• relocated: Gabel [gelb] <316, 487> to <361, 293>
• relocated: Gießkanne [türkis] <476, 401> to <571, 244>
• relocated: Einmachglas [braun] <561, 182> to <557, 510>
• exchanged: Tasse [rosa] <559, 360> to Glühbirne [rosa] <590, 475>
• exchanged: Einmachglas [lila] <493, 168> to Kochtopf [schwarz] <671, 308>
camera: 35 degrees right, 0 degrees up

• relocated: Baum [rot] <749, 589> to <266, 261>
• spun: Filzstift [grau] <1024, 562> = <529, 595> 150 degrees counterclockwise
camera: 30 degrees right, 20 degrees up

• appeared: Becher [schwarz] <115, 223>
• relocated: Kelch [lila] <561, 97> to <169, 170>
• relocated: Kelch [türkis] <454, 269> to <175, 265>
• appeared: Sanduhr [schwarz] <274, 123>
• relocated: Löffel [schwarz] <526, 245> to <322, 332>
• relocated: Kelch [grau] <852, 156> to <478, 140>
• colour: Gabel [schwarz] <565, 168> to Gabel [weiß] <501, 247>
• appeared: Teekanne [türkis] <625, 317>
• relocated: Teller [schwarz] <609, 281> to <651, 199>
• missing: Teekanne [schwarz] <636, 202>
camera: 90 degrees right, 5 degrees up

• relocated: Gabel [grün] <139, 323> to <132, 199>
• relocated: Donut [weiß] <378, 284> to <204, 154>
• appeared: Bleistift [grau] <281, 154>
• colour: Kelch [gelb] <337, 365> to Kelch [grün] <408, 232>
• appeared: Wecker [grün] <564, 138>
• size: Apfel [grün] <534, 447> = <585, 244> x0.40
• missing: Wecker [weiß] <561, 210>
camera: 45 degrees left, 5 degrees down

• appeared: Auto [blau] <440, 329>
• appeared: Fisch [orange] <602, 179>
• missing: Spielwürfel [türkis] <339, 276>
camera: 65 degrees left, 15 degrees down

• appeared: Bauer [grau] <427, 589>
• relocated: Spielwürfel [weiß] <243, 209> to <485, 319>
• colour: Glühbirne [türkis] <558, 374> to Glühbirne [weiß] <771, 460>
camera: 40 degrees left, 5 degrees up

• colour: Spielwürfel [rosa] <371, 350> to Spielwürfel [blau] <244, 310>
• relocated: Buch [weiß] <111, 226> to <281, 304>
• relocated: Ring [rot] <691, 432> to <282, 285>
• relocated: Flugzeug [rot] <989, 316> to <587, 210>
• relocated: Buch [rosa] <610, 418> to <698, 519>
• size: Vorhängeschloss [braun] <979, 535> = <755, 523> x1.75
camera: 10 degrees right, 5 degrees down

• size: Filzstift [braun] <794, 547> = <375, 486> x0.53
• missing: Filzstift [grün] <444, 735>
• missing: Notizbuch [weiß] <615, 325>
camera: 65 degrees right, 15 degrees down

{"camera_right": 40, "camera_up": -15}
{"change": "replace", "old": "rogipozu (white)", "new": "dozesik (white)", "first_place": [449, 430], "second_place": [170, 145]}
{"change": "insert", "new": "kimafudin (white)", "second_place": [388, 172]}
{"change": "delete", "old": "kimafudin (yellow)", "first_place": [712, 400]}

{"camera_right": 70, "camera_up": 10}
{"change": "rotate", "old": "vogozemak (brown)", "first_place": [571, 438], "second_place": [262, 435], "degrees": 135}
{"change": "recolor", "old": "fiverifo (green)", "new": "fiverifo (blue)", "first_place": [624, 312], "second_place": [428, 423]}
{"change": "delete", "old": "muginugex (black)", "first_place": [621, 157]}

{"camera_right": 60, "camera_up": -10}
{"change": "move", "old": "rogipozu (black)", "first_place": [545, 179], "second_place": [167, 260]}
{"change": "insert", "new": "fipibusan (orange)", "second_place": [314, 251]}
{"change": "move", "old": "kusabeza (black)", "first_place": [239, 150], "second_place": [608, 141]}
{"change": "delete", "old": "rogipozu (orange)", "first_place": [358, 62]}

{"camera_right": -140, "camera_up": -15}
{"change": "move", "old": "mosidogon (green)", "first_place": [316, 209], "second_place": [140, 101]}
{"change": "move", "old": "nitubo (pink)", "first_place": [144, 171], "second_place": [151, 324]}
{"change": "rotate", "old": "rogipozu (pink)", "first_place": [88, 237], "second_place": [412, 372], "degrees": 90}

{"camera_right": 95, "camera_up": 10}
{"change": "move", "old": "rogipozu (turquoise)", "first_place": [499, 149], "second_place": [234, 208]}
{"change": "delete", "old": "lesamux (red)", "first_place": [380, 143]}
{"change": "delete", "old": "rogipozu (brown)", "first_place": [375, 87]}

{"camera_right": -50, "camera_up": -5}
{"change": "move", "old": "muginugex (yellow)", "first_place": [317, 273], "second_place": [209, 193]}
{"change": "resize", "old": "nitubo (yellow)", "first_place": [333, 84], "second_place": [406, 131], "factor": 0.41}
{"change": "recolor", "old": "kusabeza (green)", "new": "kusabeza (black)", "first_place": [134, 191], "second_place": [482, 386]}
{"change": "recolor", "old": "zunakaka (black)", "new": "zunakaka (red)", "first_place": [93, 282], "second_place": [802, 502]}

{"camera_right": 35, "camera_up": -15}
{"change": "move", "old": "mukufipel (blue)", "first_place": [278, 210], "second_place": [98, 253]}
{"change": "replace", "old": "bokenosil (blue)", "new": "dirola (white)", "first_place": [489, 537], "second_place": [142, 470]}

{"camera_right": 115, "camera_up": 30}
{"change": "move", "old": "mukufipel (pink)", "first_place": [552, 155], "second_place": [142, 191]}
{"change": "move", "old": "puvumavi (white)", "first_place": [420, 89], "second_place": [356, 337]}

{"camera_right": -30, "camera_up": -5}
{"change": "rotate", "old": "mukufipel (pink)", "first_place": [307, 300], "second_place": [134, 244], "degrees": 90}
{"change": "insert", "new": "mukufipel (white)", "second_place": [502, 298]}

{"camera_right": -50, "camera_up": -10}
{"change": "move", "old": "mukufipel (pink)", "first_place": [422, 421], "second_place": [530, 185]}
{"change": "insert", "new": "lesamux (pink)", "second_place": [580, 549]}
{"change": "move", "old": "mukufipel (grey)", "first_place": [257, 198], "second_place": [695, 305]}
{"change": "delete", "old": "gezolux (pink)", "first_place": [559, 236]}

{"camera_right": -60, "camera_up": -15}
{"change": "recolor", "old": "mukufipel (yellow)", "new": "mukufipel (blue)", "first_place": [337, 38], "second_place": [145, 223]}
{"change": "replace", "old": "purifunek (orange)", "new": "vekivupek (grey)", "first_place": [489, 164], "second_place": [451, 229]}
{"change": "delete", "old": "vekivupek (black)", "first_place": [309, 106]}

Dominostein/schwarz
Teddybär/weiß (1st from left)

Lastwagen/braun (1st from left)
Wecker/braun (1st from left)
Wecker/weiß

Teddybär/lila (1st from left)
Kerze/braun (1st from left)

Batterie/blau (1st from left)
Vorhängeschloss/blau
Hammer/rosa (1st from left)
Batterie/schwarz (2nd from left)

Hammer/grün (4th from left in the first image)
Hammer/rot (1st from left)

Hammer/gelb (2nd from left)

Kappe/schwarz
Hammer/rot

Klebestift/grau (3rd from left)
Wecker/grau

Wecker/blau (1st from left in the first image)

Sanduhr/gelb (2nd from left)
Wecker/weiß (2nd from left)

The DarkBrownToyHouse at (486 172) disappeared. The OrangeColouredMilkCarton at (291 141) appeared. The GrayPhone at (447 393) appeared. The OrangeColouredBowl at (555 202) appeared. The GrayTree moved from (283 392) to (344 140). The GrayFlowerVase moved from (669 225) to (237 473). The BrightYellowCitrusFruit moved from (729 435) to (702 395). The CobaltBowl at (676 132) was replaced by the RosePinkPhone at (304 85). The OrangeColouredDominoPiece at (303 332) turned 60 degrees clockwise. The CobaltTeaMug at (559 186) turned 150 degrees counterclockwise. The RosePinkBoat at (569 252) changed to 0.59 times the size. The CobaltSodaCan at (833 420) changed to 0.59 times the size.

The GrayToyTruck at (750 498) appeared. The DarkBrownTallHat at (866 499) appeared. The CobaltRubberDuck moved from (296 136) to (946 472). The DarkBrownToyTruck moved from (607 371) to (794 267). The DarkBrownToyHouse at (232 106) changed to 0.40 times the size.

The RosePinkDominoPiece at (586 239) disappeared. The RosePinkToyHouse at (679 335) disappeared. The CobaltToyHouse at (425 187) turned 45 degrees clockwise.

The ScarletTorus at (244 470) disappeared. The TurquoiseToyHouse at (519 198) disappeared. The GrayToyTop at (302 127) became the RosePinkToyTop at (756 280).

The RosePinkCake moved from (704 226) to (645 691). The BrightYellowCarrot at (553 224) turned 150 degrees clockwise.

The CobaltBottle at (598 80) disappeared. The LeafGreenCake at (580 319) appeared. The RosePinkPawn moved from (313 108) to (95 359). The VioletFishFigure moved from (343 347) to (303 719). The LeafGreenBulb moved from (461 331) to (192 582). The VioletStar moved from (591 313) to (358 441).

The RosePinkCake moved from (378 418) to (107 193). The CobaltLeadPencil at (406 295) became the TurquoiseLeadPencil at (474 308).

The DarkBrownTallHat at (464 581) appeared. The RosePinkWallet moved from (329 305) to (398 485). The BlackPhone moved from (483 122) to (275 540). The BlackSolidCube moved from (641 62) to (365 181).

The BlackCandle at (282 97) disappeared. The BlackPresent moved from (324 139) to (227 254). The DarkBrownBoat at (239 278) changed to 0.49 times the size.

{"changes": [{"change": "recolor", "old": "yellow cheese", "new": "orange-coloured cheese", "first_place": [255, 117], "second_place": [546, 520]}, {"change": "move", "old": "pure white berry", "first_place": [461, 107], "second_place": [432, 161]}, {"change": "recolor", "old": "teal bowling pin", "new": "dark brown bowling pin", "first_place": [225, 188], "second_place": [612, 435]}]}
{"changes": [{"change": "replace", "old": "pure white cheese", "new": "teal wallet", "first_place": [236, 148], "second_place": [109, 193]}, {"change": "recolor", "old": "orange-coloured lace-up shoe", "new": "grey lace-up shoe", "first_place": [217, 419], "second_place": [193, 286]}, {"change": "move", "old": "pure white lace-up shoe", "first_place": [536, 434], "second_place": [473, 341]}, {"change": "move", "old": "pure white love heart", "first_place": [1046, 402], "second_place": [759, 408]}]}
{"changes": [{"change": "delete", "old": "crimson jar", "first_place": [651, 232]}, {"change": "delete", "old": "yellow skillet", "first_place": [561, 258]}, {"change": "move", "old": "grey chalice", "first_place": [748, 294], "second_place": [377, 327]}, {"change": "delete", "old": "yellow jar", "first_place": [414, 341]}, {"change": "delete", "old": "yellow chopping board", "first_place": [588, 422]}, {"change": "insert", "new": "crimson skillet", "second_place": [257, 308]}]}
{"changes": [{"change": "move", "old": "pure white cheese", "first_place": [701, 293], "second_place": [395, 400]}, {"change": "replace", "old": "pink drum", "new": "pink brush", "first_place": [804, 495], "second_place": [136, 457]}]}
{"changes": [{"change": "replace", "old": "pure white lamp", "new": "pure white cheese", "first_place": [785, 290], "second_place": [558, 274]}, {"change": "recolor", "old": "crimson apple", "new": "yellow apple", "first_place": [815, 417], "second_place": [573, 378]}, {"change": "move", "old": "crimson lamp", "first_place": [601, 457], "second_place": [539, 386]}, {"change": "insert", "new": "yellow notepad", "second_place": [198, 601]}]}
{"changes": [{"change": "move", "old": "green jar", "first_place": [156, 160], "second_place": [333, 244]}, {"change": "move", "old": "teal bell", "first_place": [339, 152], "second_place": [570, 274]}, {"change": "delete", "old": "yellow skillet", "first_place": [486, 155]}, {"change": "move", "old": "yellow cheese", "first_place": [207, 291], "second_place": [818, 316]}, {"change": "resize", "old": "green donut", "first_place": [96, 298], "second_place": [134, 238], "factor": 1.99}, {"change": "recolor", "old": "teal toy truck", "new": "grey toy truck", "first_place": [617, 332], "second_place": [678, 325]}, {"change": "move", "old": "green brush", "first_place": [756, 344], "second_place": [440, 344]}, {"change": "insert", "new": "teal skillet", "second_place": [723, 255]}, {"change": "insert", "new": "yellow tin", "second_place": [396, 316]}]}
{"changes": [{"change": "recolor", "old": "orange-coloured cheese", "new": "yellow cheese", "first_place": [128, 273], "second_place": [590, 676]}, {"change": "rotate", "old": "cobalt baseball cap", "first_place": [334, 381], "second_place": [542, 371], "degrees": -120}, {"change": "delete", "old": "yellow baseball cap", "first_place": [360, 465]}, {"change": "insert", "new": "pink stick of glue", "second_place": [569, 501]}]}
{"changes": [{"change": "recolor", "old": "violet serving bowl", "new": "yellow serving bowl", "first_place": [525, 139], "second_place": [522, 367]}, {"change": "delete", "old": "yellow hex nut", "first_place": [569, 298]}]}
####
Please print the material above exactly as it appears, from its first line through the line containing "[rosa] <590, 475>", inclusive, and stop there.

--- Exercise solution ---
• relocated: Gabel [gelb] <316, 487> to <361, 293>
• relocated: Gießkanne [türkis] <476, 401> to <571, 244>
• relocated: Einmachglas [braun] <561, 182> to <557, 510>
• exchanged: Tasse [rosa] <559, 360> to Glühbirne [rosa] <590, 475>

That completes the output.